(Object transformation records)
========

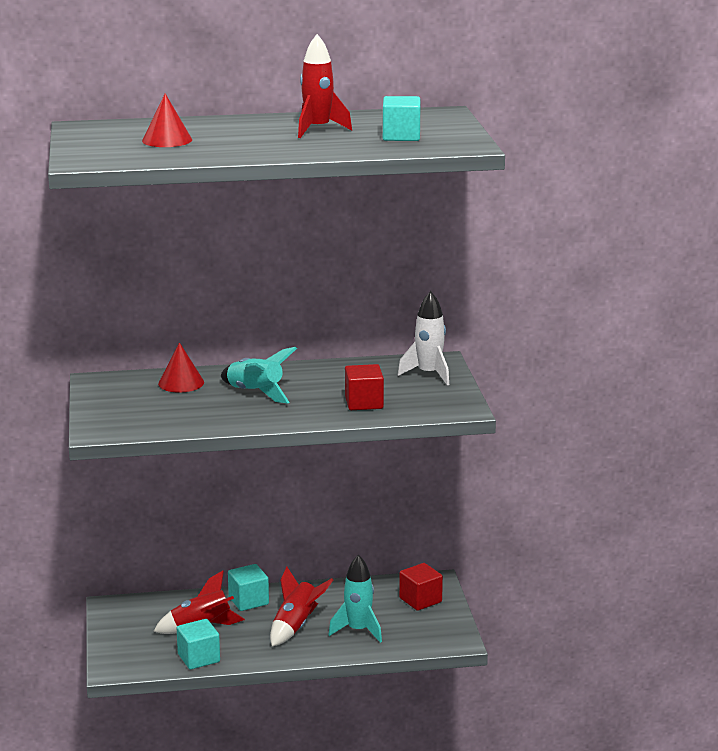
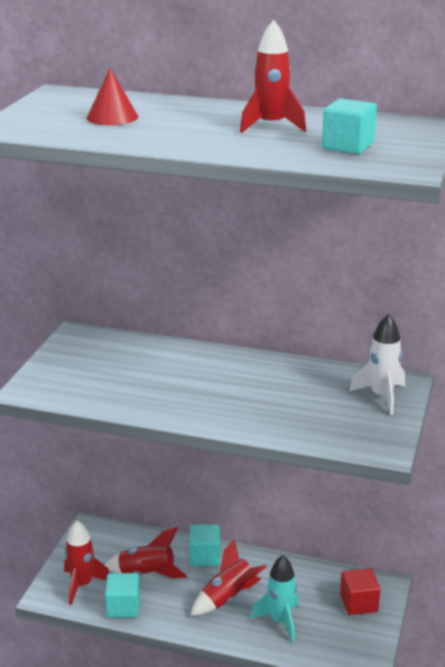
camera: 25 degrees right, 5 degrees up
(142, 652) = (82, 585): none -> red rocket
(181, 383) = (144, 352): red cone -> none
(255, 393) = (199, 380): turquoise rocket -> none
(364, 403) = (291, 416): red cube -> none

========

Aim of the task: A precise repetition of every entry, free of pictures, is the expected answer.

Task solution:
camera: 25 degrees right, 5 degrees up
(142, 652) = (82, 585): none -> red rocket
(181, 383) = (144, 352): red cone -> none
(255, 393) = (199, 380): turquoise rocket -> none
(364, 403) = (291, 416): red cube -> none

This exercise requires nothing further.